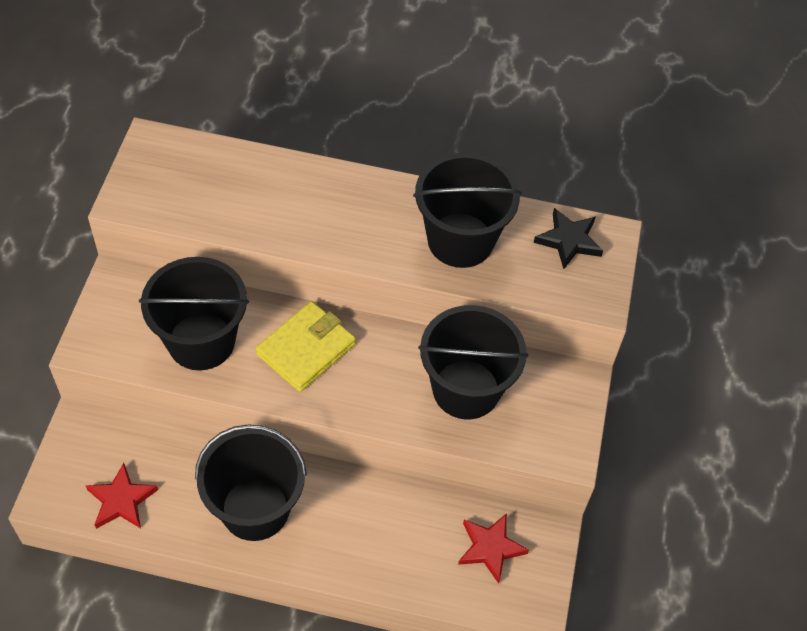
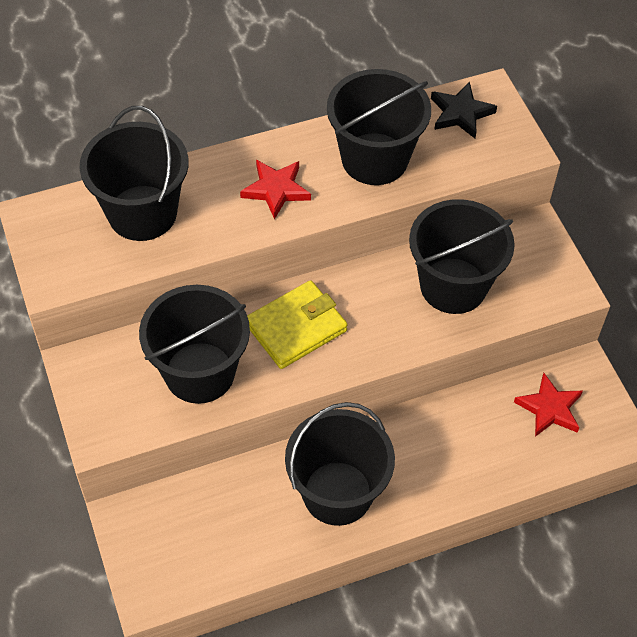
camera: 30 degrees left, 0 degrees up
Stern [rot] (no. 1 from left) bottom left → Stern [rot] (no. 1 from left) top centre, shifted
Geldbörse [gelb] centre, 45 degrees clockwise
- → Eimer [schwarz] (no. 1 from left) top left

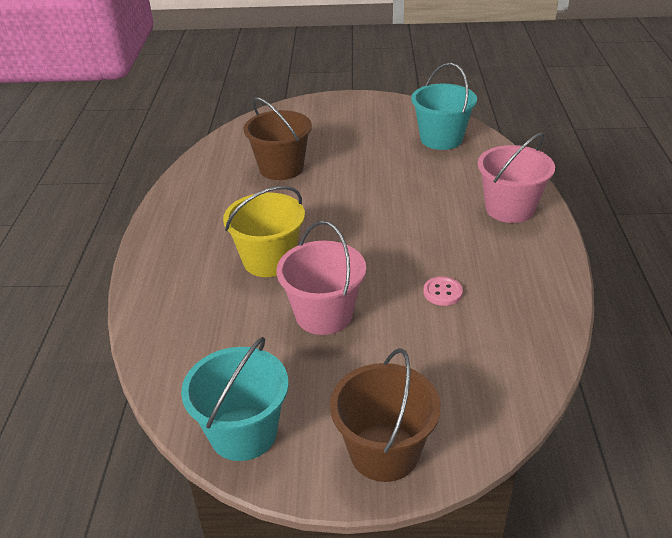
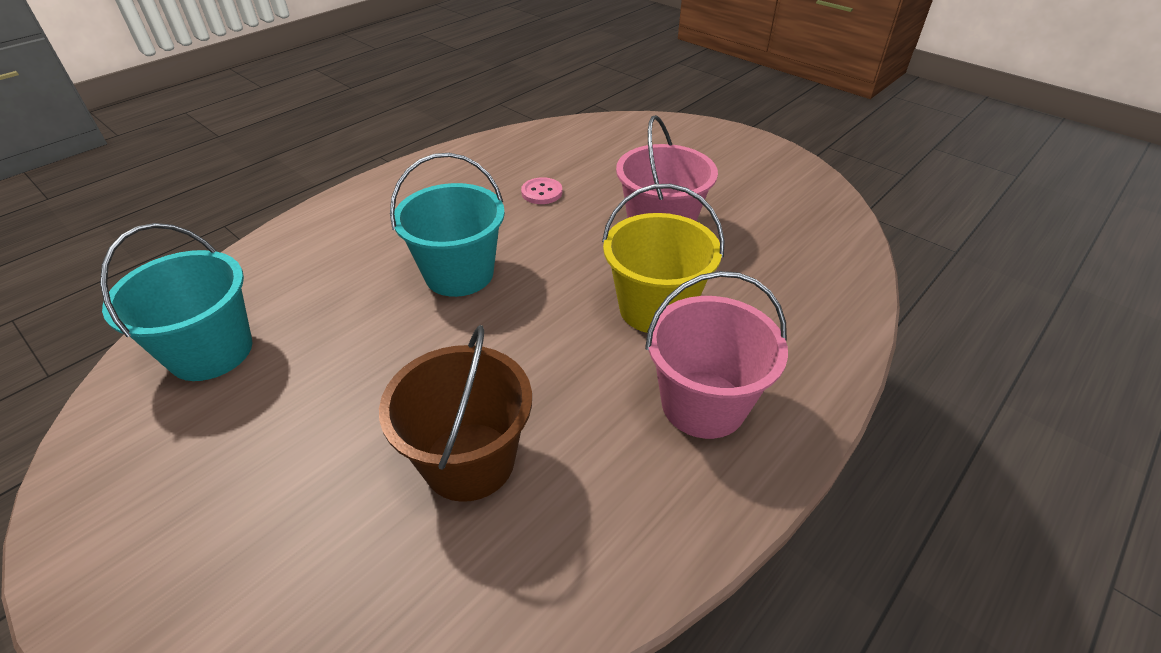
camera: 140 degrees left, 5 degrees up
Eimer [türkis] (no. 1 from left in the first image) bottom centre → Eimer [türkis] (no. 2 from left) centre, shifted
Eimer [braun] (no. 2 from left) bottom centre → -
Eimer [rosa] (no. 2 from left) top right → Eimer [rosa] (no. 2 from left) centre, shifted

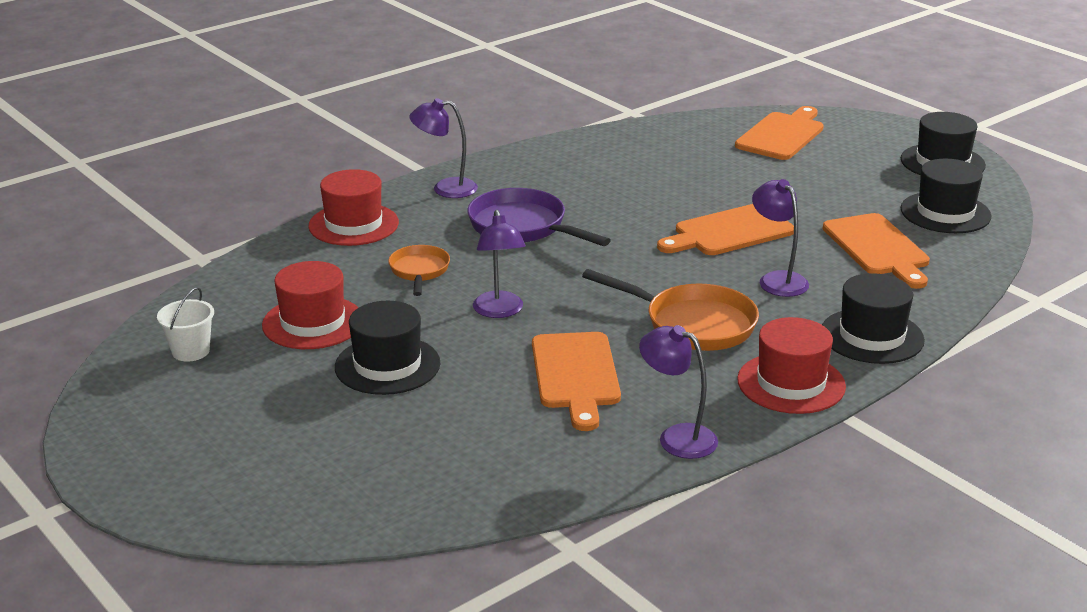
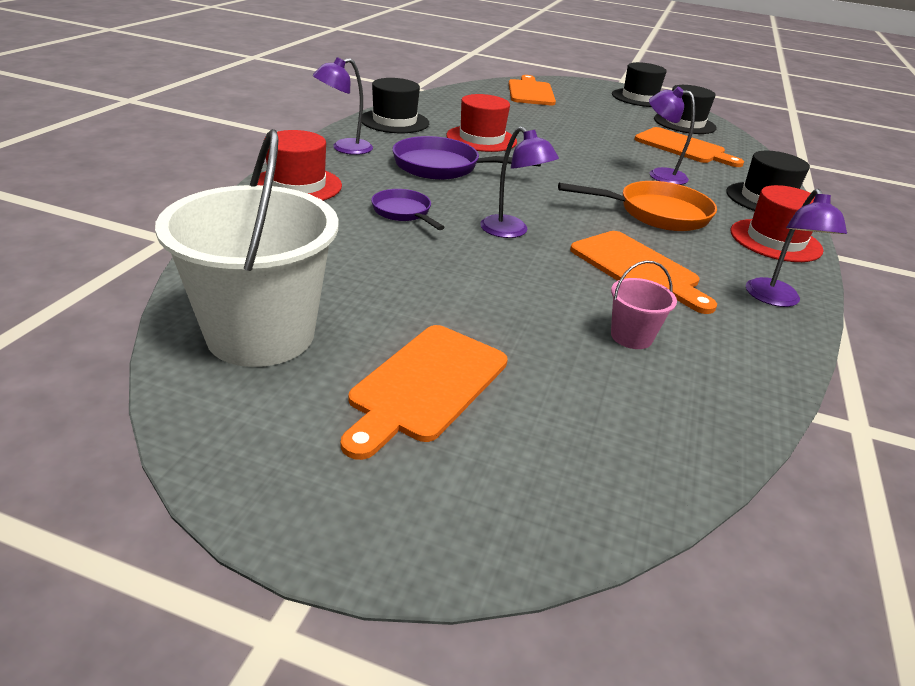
camera: 35 degrees left, 5 degrees up
Eimer [weiß] middle left, x2.31
Hut [rot] (no. 1 from left in the first image) middle left → Hut [rot] (no. 2 from left) top centre, shifted
Hut [schwarz] (no. 1 from left) centre → Hut [schwarz] (no. 1 from left) top centre, shifted
Pfanne [orange] (no. 1 from left) centre → Pfanne [lila] (no. 1 from left) top centre
Lampe [lila] (no. 3 from left in the first image) centre → Lampe [lila] (no. 4 from left) middle right, 90 degrees counterclockwise
Schneidebrett [orange] (no. 2 from left in the first image) middle right → Schneidebrett [orange] (no. 1 from left) centre, shifted
- → Eimer [rosa] middle right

EXERCISE BRIEF: Copy only the lines above from the one containing "Geldbörse [gelb] centre, 45 degrees clockwise" through the one containing "Eimer [weiß] middle left, x2.31", both included. Leave out the pictures.

TASK ANSWER:
Geldbörse [gelb] centre, 45 degrees clockwise
- → Eimer [schwarz] (no. 1 from left) top left

camera: 140 degrees left, 5 degrees up
Eimer [türkis] (no. 1 from left in the first image) bottom centre → Eimer [türkis] (no. 2 from left) centre, shifted
Eimer [braun] (no. 2 from left) bottom centre → -
Eimer [rosa] (no. 2 from left) top right → Eimer [rosa] (no. 2 from left) centre, shifted

camera: 35 degrees left, 5 degrees up
Eimer [weiß] middle left, x2.31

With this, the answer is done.